INSTRUCTIONS TO FOLLOW — Sift through the material below and return the lines with "blue".

Segment Open

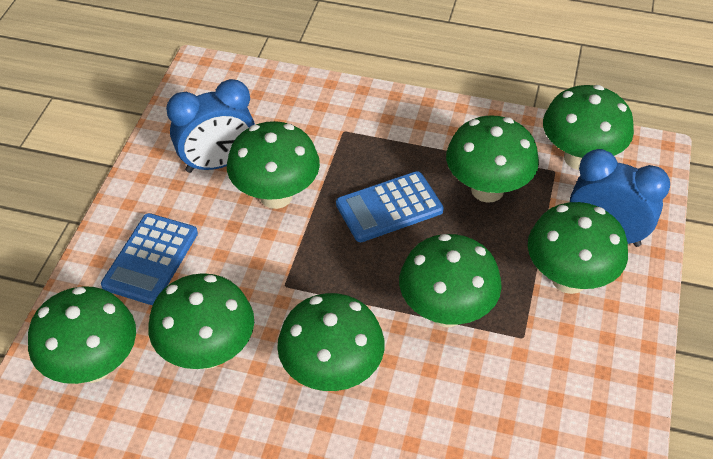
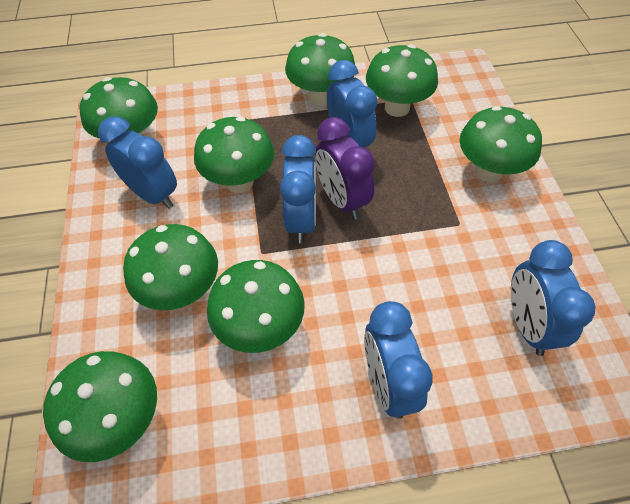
blue calculator: 2 -> 0
blue clock: 2 -> 5
purple clock: 0 -> 1

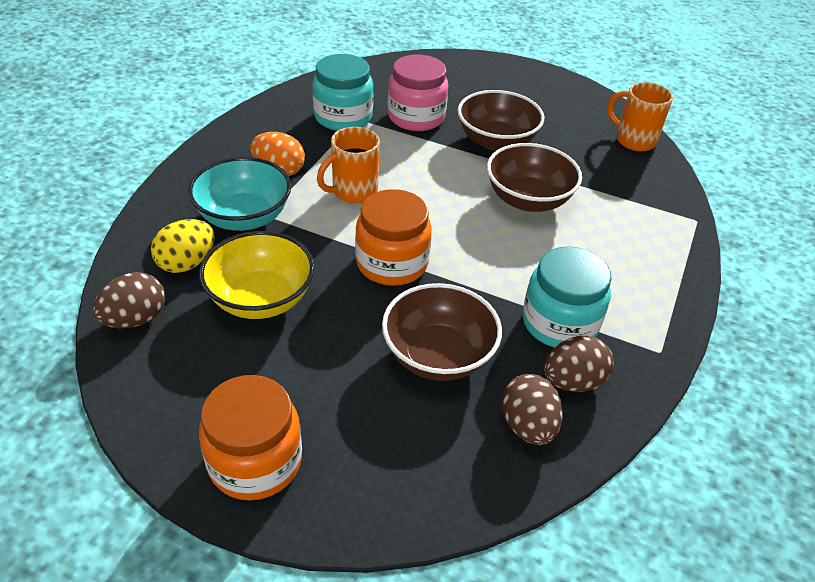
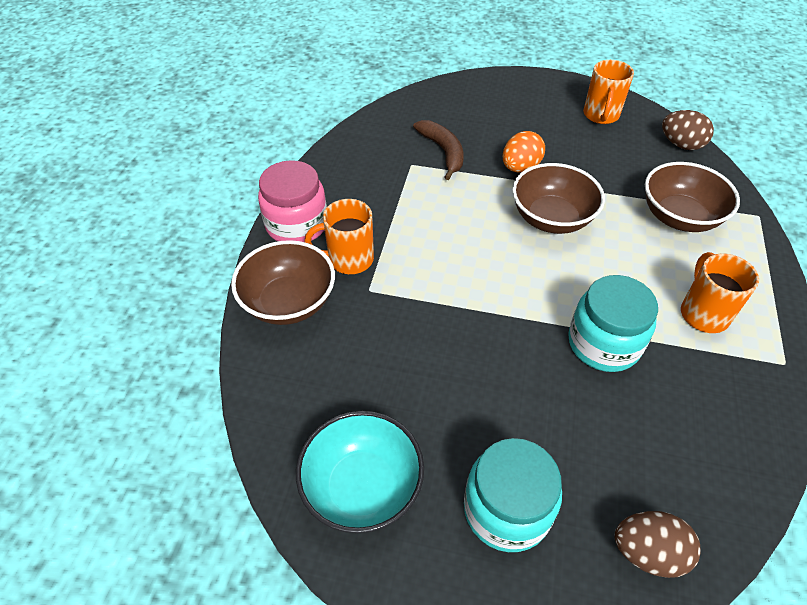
brown banana: 0 -> 1
brown egg: 3 -> 2
orange jar: 2 -> 0
orange mug: 2 -> 3
yellow bowl: 1 -> 0
yellow egg: 1 -> 0

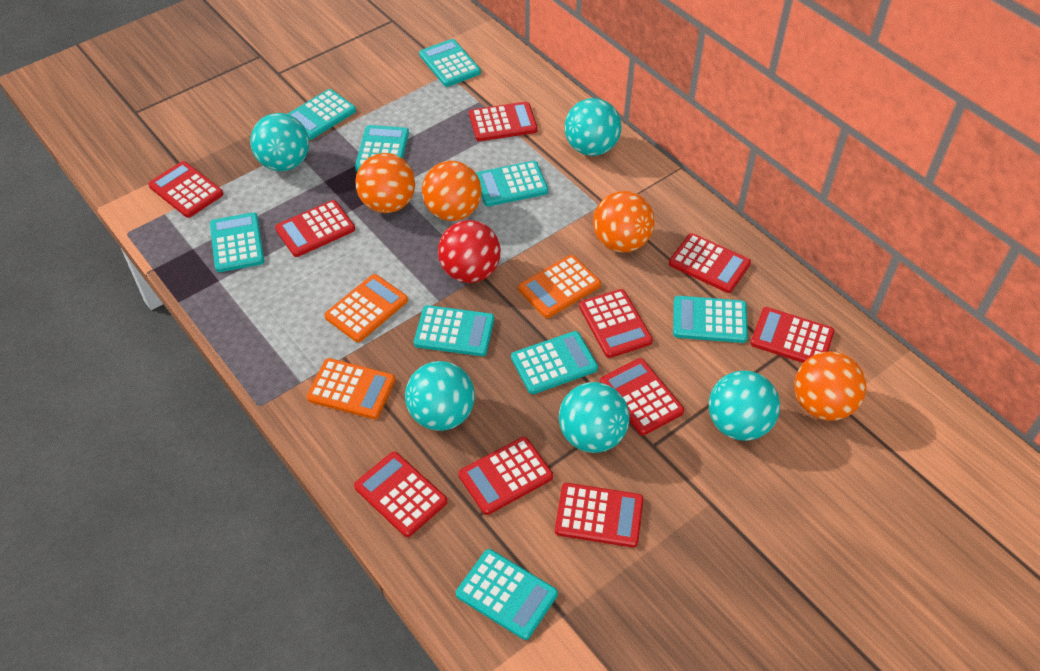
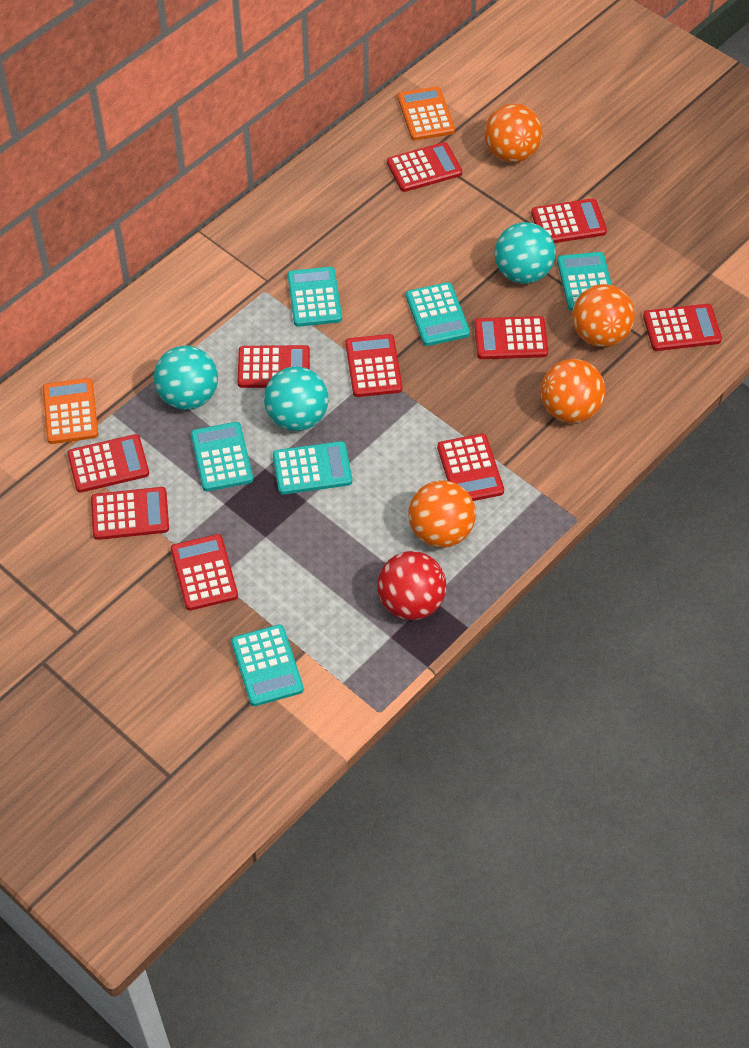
orange calculator: 3 -> 2
turquoise ball: 5 -> 3
turquoise calculator: 9 -> 6

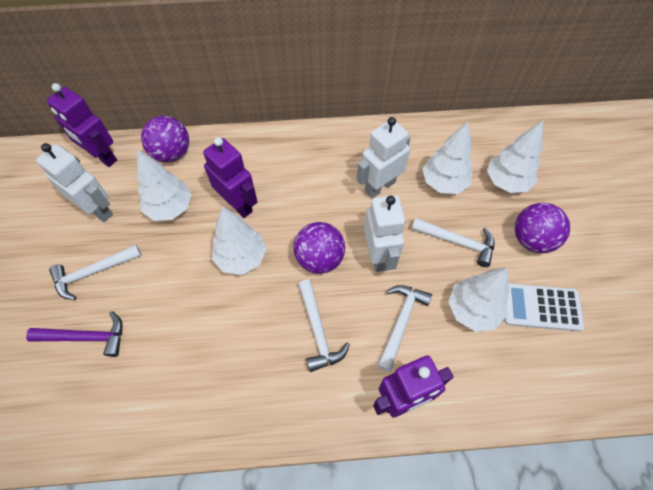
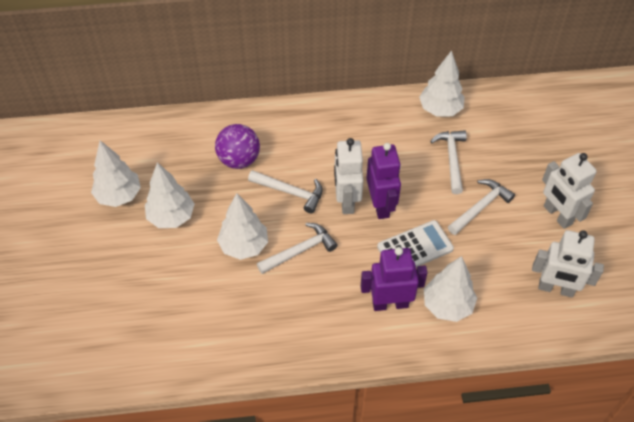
purple ball: 3 -> 1
purple hammer: 1 -> 0
purple robot: 3 -> 2

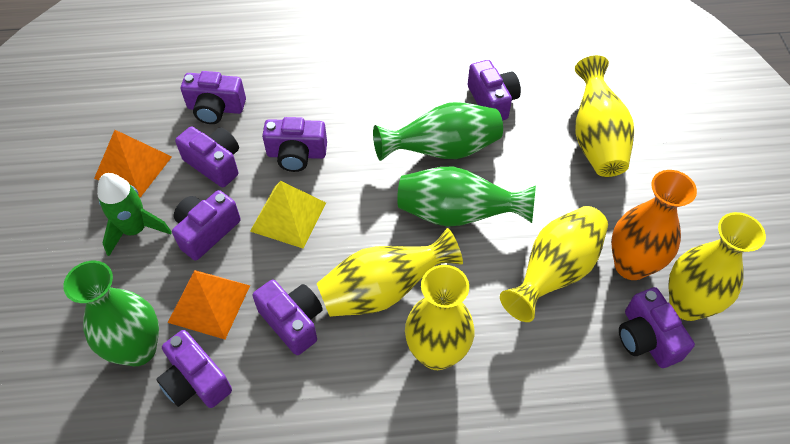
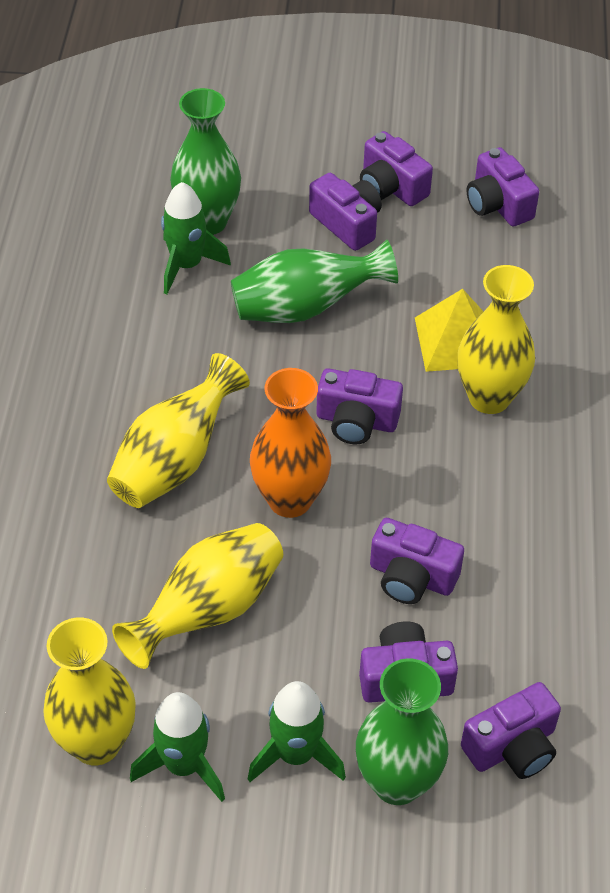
green rocket: 1 -> 3
orange pyramid: 2 -> 0
purple camera: 8 -> 7
yellow vase: 5 -> 4

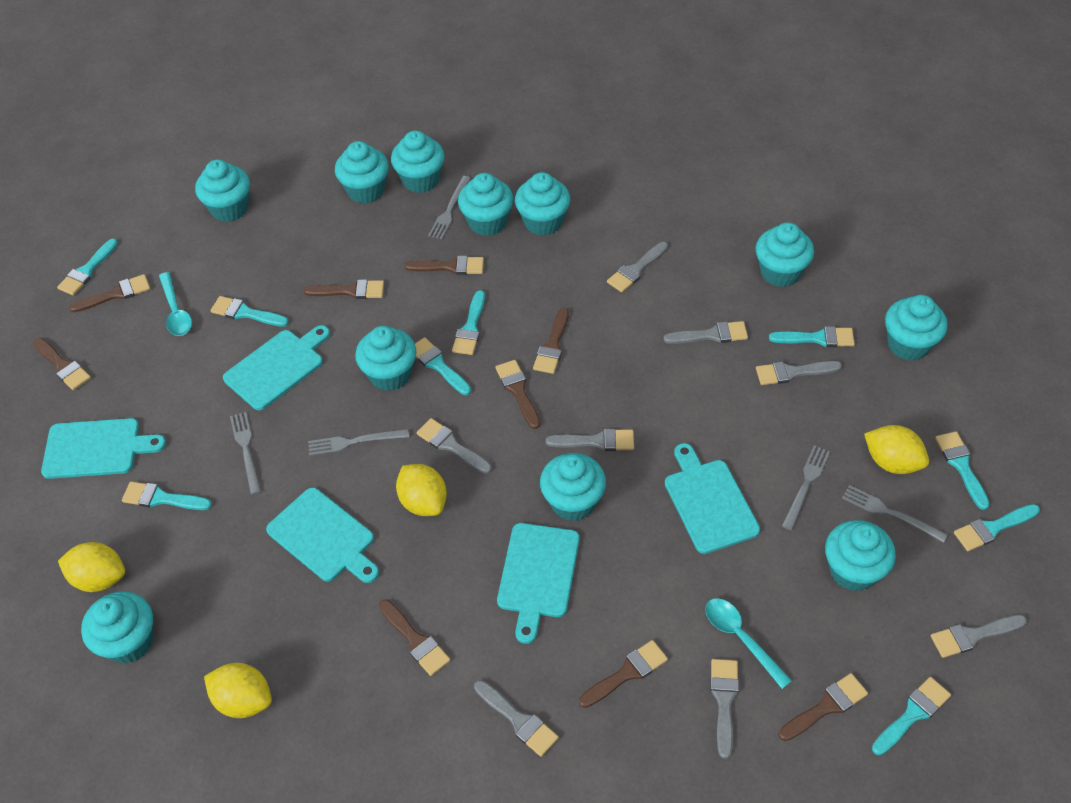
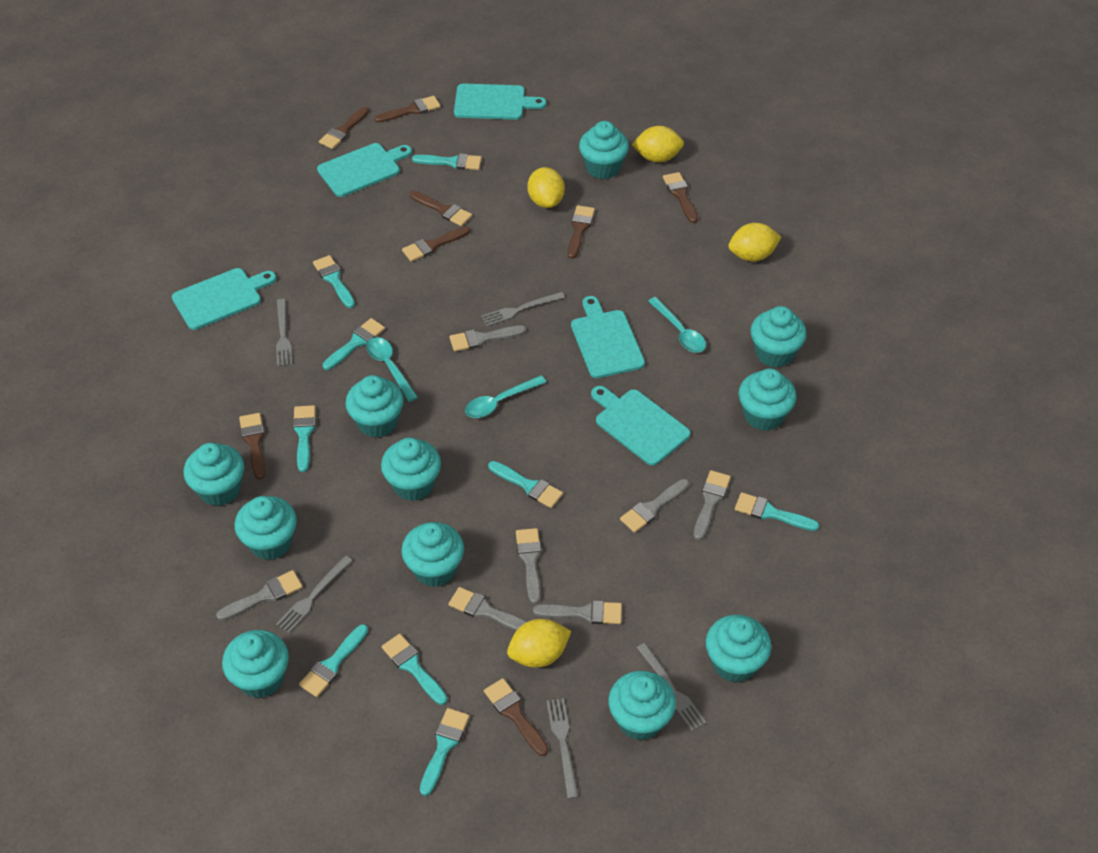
brown brush: 9 -> 8
grey brush: 8 -> 7
turquoise spoon: 2 -> 3

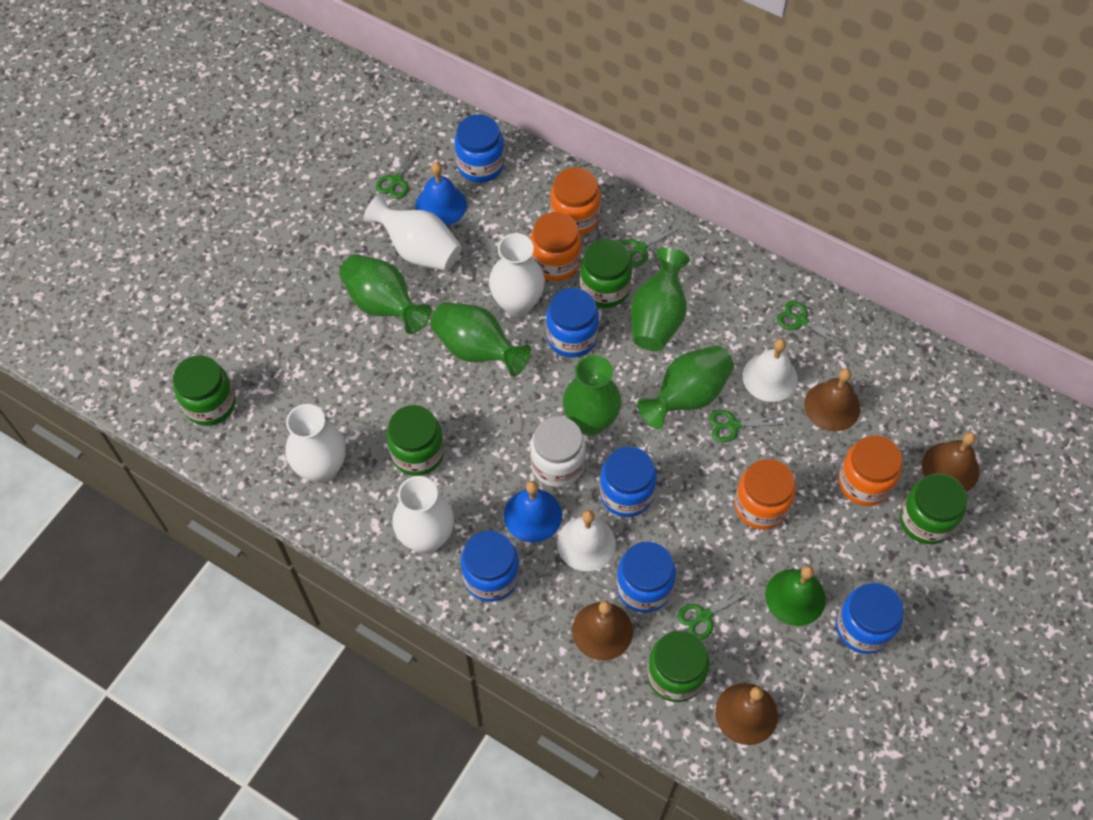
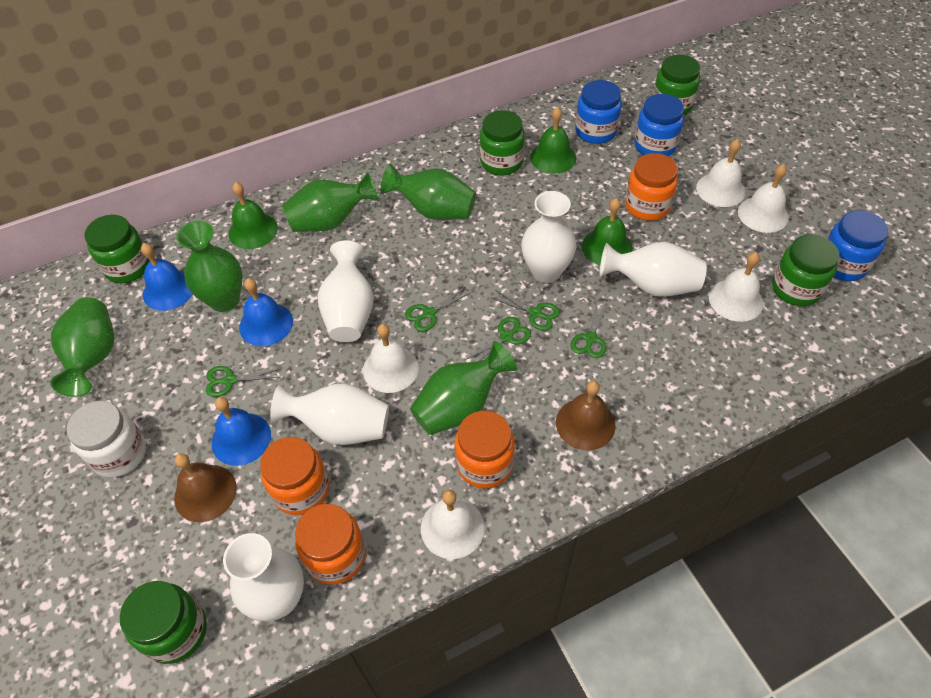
blue bell: 2 -> 3
blue jar: 6 -> 3
brown bell: 4 -> 2
green bell: 1 -> 3
white bell: 2 -> 5
white vase: 4 -> 5

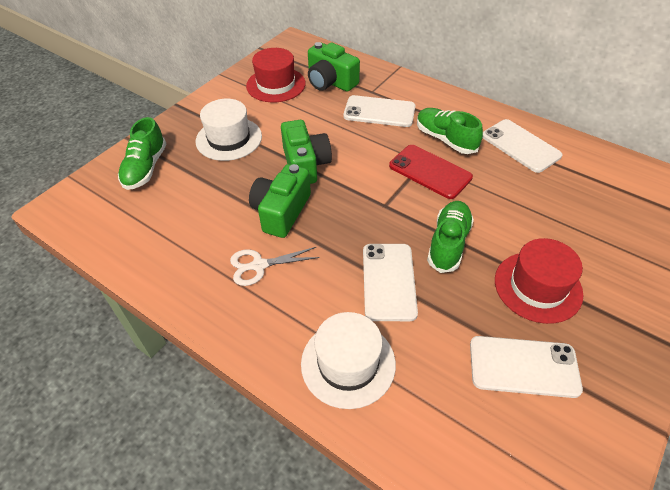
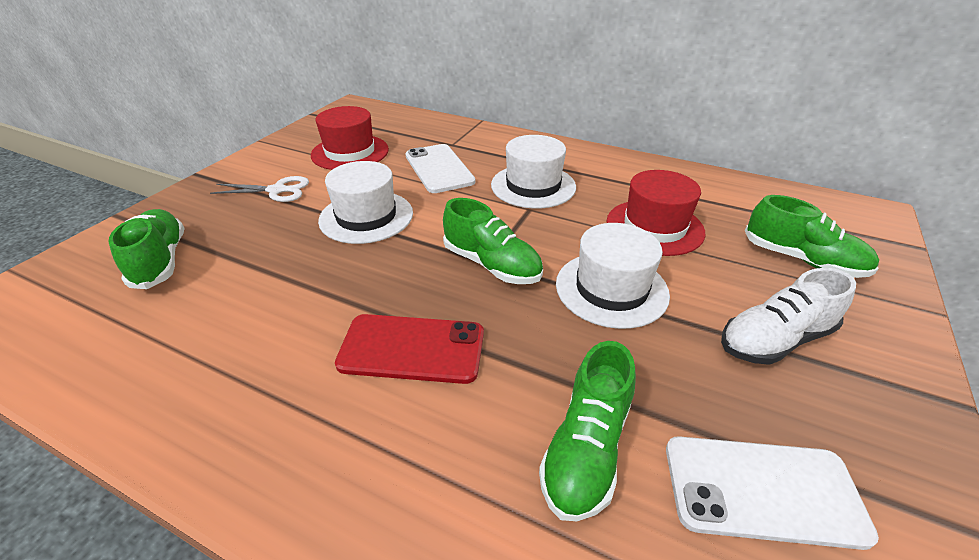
green camera: 3 -> 0
green shoe: 3 -> 4
white hat: 2 -> 3
white phone: 4 -> 2
white shoe: 0 -> 1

Segment Closed

EXERCISE RESPONSE —
blue calculator: 2 -> 0
blue clock: 2 -> 5
blue bell: 2 -> 3
blue jar: 6 -> 3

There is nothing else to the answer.